[REQUIRED WORK]: I would like the entries transcribed word for word, please, with the pictures removed.

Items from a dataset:
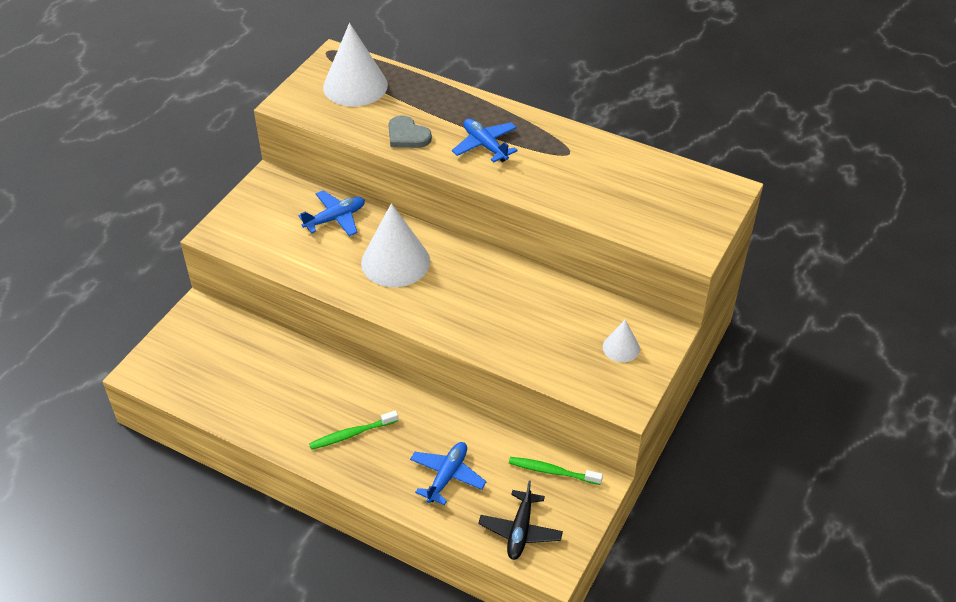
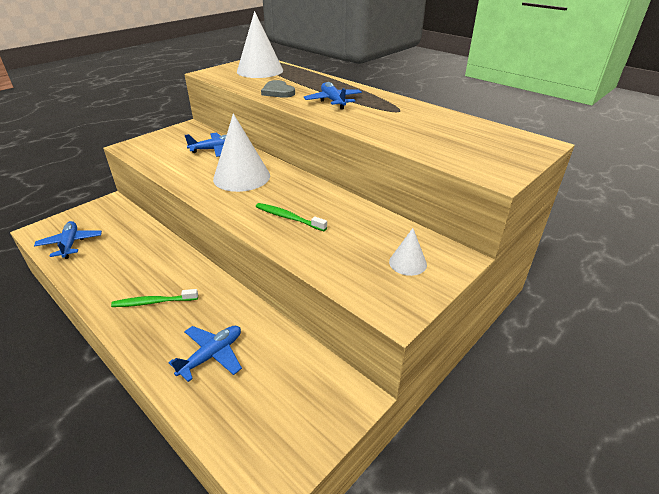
camera: 15 degrees right, 10 degrees down
black plane [478,481,563,560] -> none
green toothbrush [509,457,603,485] -> green toothbrush moved to [256,203,327,231]
none -> blue plane [34,221,102,259]

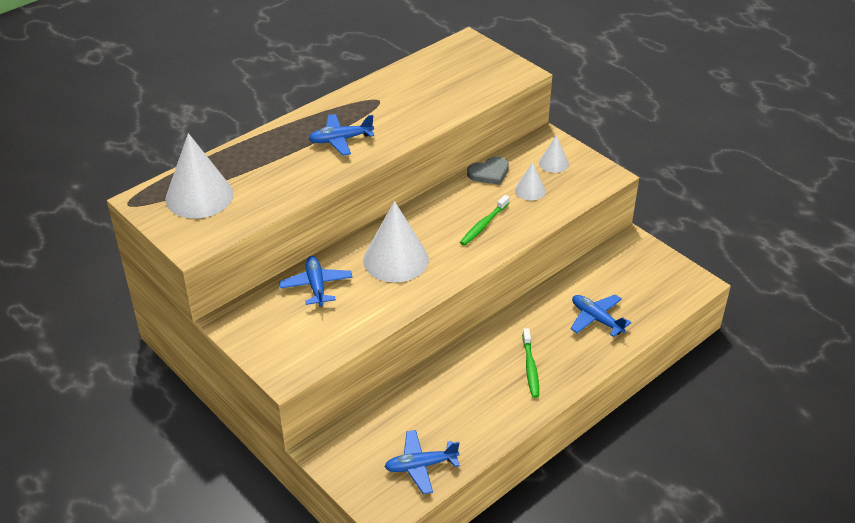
camera: 85 degrees left, 5 degrees up
grey heart [261,80,295,98] -> grey heart moved to [467,156,509,185]
none -> white cone [515,162,546,201]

[RESULT]:
camera: 15 degrees right, 10 degrees down
black plane [478,481,563,560] -> none
green toothbrush [509,457,603,485] -> green toothbrush moved to [256,203,327,231]
none -> blue plane [34,221,102,259]

camera: 85 degrees left, 5 degrees up
grey heart [261,80,295,98] -> grey heart moved to [467,156,509,185]
none -> white cone [515,162,546,201]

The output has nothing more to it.